• **TASK INPUTS**:

┌────────

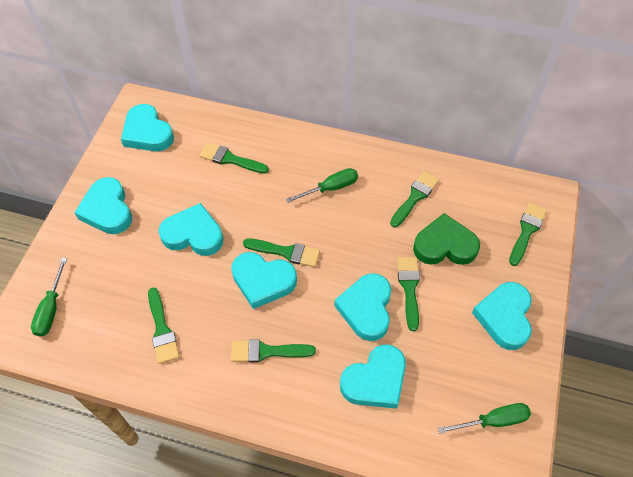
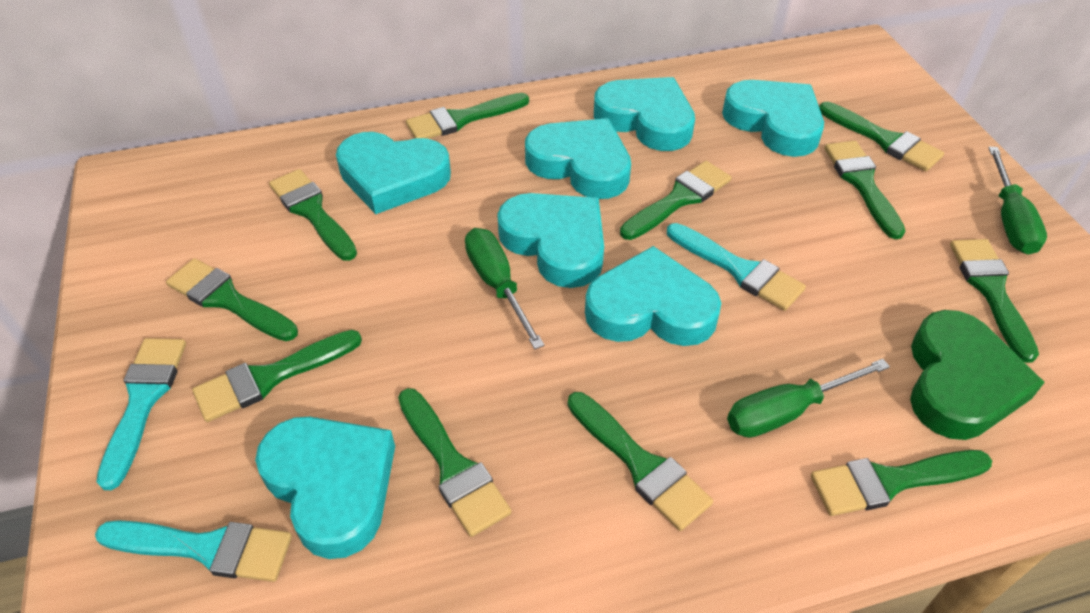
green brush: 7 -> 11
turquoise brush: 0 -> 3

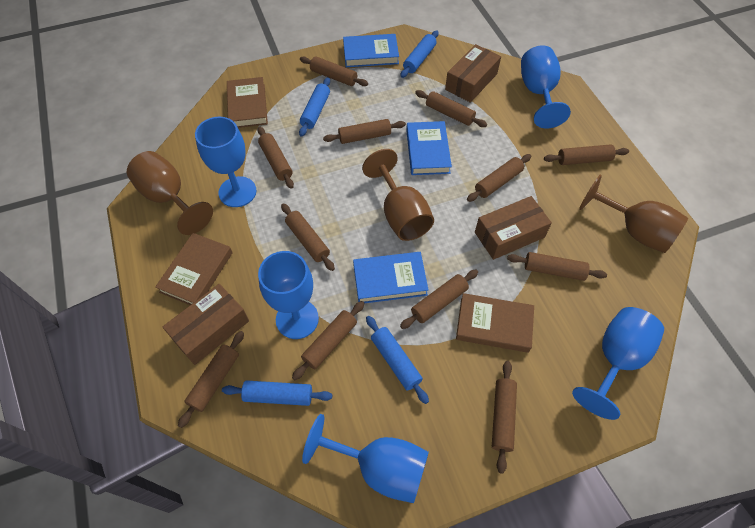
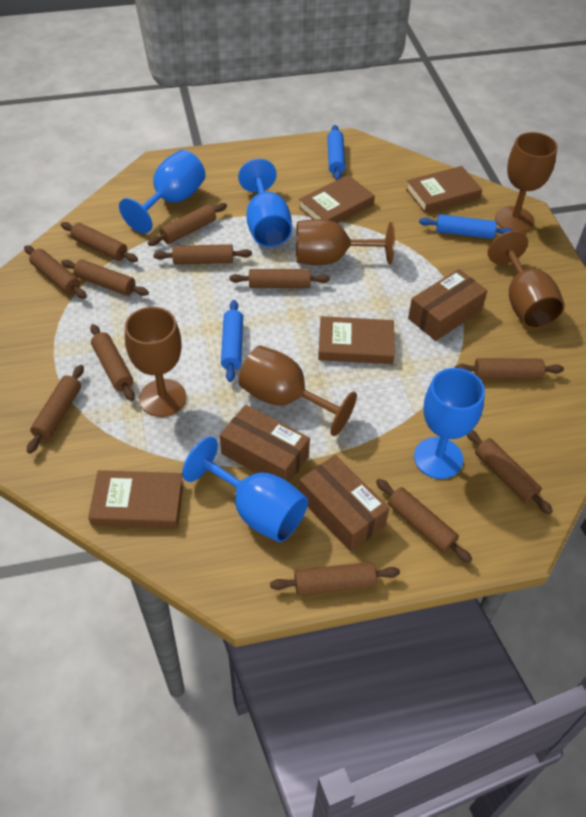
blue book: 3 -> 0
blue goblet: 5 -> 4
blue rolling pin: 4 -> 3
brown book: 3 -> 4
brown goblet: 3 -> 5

└────────
┌────────

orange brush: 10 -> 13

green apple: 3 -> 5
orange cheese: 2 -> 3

└────────
┌────────

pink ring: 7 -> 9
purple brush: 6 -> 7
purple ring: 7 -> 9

└────────

• **YOUR ASSIGNMENT**:
Precisely those lines above that run from the line with "green brush: 7 -> 11" up to and including the line with "brown goblet: 3 -> 5" are to be set down, with the pictures omitted.

• **YOUR RESPONSE**:
green brush: 7 -> 11
turquoise brush: 0 -> 3

blue book: 3 -> 0
blue goblet: 5 -> 4
blue rolling pin: 4 -> 3
brown book: 3 -> 4
brown goblet: 3 -> 5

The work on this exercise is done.